━━━ SUPPLIED MATERIAL ━━━
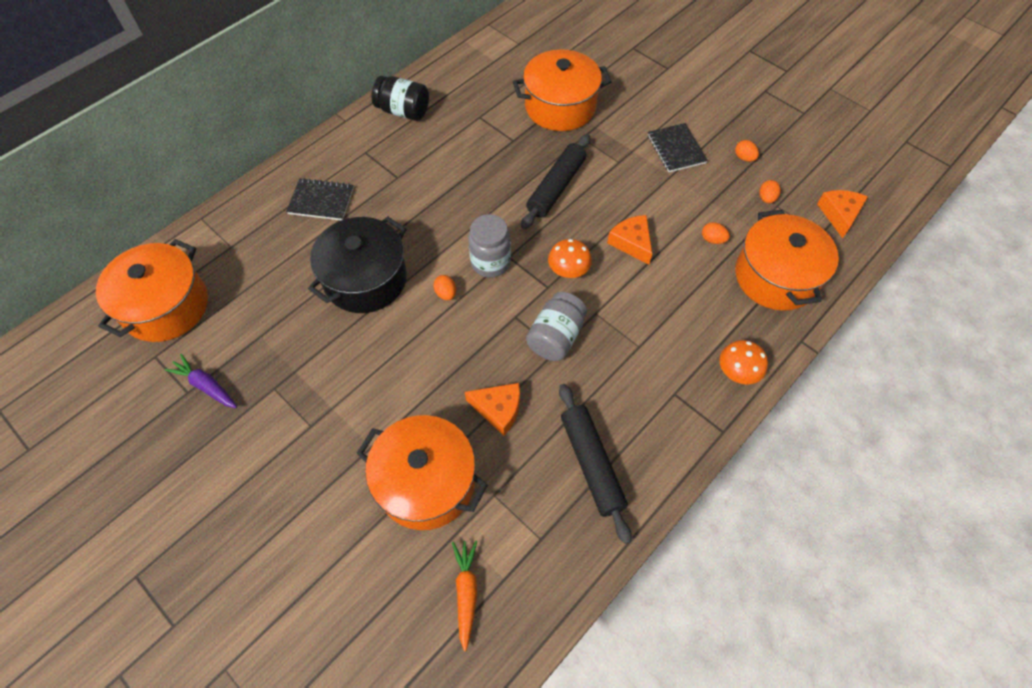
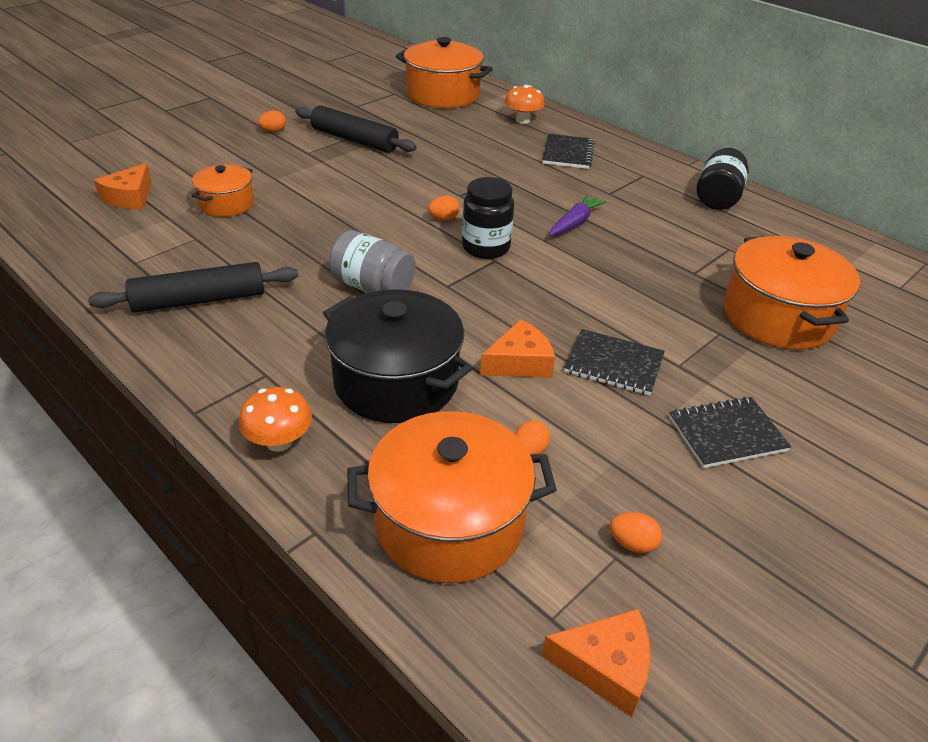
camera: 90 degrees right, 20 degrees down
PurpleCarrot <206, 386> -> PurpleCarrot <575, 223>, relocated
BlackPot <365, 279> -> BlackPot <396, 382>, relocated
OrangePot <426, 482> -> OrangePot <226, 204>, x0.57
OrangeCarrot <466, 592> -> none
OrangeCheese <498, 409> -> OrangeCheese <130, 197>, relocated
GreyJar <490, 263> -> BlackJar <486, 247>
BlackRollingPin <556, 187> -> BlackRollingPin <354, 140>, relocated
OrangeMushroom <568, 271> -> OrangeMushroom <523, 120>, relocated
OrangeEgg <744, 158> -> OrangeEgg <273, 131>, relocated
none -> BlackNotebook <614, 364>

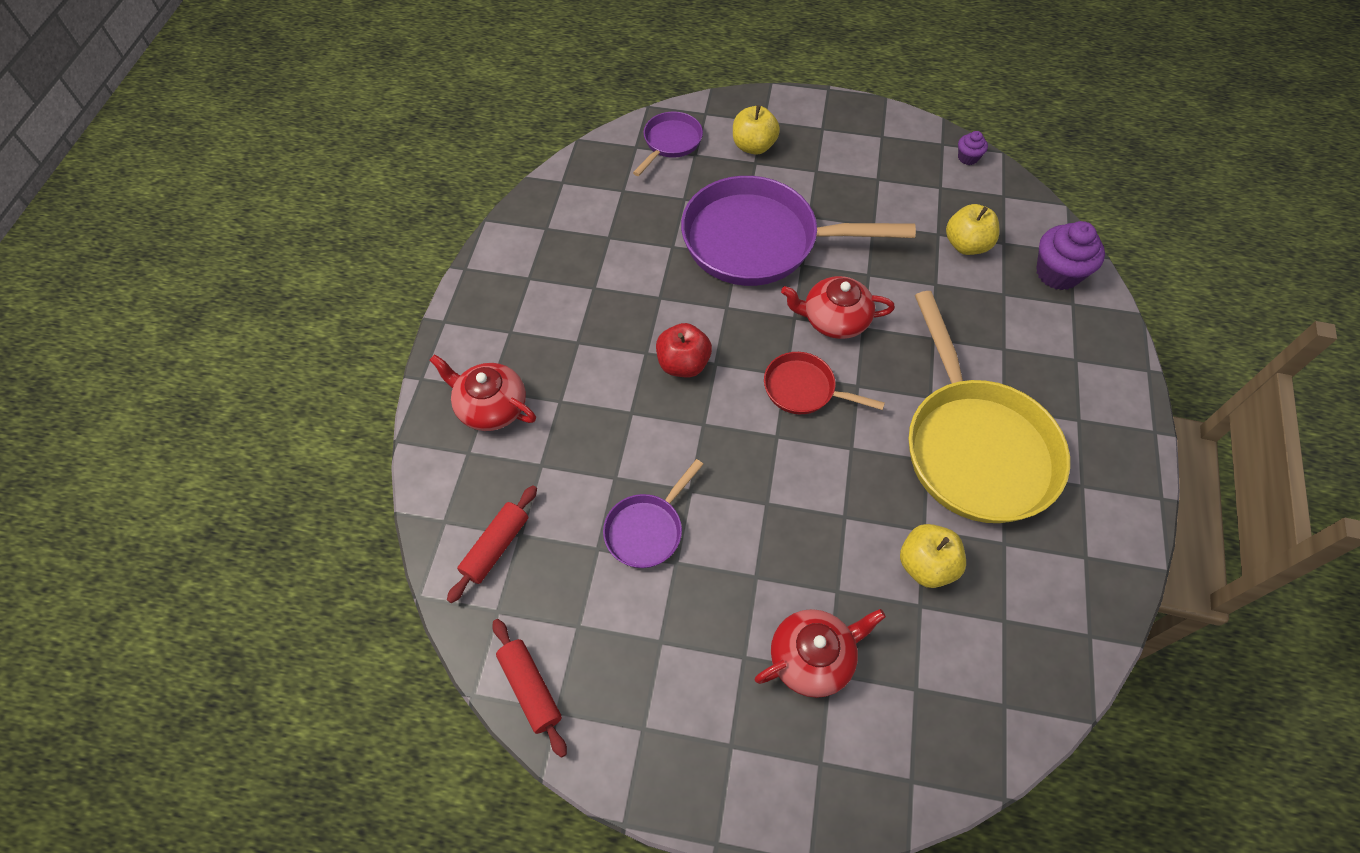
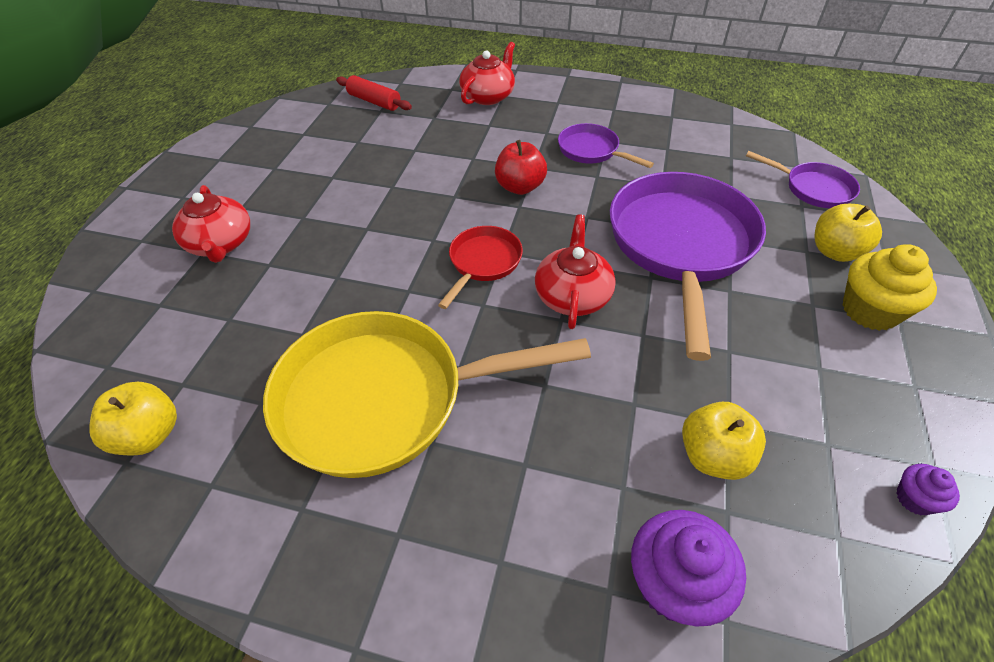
camera: 95 degrees right, 10 degrees down
RedRollingPin <530, 688> -> none
PurplePan <647, 529> -> PurplePan <591, 151>, relocated
YellowApple <926, 565> -> YellowApple <149, 435>, relocated
none -> YellowCupcake <870, 310>

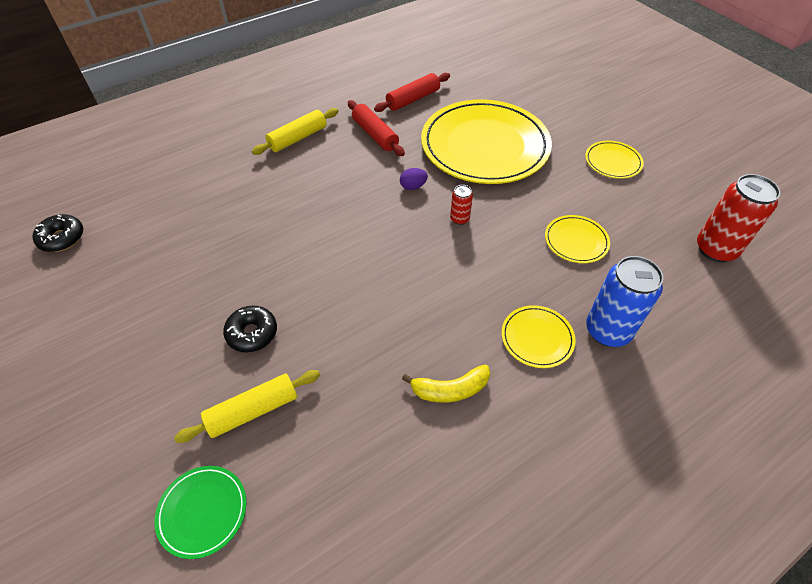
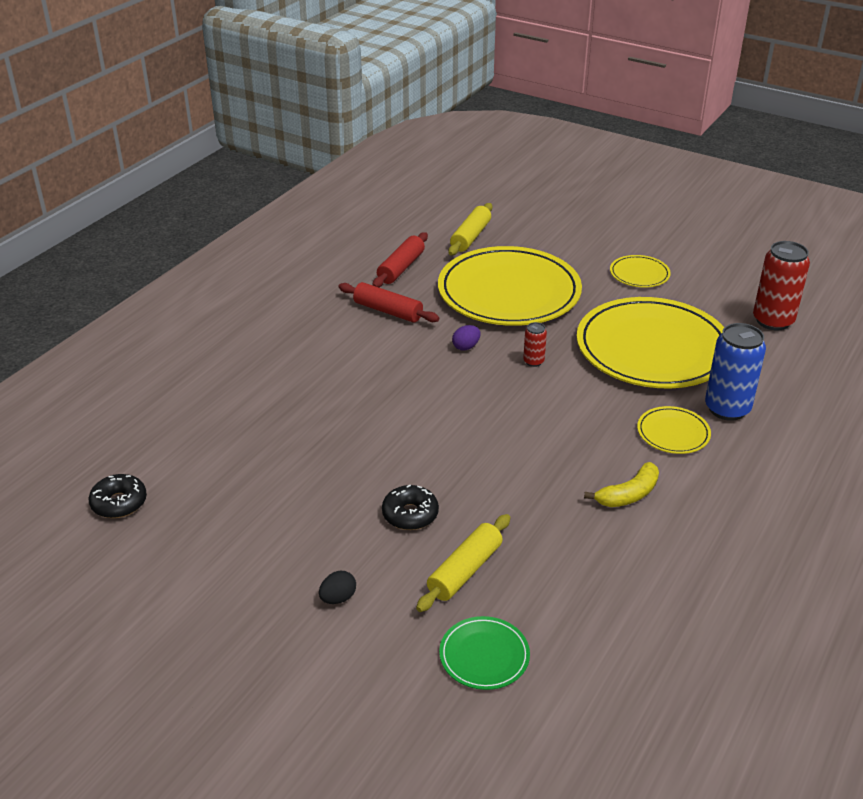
camera: 25 degrees left, 15 degrees down
YellowRollingPin <298, 138> -> YellowRollingPin <470, 237>, relocated
YellowPlate <576, 241> -> YellowPlate <652, 349>, x2.33
none -> BlackEgg <338, 598>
━━━
● **WHAT YOU SHOULD DO**
Return exactly the lines of the data, beginning with the first and ending with the line containing "OrangeCarrot <466, 592> -> none". Skip the pictures.

● **RESPONSE**
camera: 90 degrees right, 20 degrees down
PurpleCarrot <206, 386> -> PurpleCarrot <575, 223>, relocated
BlackPot <365, 279> -> BlackPot <396, 382>, relocated
OrangePot <426, 482> -> OrangePot <226, 204>, x0.57
OrangeCarrot <466, 592> -> none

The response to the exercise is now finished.